### POLECENIE
Proszę ująć wszystkie wiersze poniższego listingu w listę JSON złożoną z ciągów znaków, po jednym ciągu na każdy wiersz, z pominięciem pustych wierszy.

[Zapisane wpisy danych]
|---|
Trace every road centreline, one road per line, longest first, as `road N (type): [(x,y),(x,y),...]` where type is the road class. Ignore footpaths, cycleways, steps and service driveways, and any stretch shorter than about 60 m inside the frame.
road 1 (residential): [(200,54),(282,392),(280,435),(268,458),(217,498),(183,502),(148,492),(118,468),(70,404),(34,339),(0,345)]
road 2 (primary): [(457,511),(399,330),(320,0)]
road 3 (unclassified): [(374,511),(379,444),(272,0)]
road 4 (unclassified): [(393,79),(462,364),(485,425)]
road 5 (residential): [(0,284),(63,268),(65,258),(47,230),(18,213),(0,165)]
|---|
### POPRAWNA ODPOWIEDŹ
[
  "Trace every road centreline, one road per line, longest first, as `road N (type): [(x,y),(x,y),...]` where type is the road class. Ignore footpaths, cycleways, steps and service driveways, and any stretch shorter than about 60 m inside the frame.",
  "road 1 (residential): [(200,54),(282,392),(280,435),(268,458),(217,498),(183,502),(148,492),(118,468),(70,404),(34,339),(0,345)]",
  "road 2 (primary): [(457,511),(399,330),(320,0)]",
  "road 3 (unclassified): [(374,511),(379,444),(272,0)]",
  "road 4 (unclassified): [(393,79),(462,364),(485,425)]",
  "road 5 (residential): [(0,284),(63,268),(65,258),(47,230),(18,213),(0,165)]"
]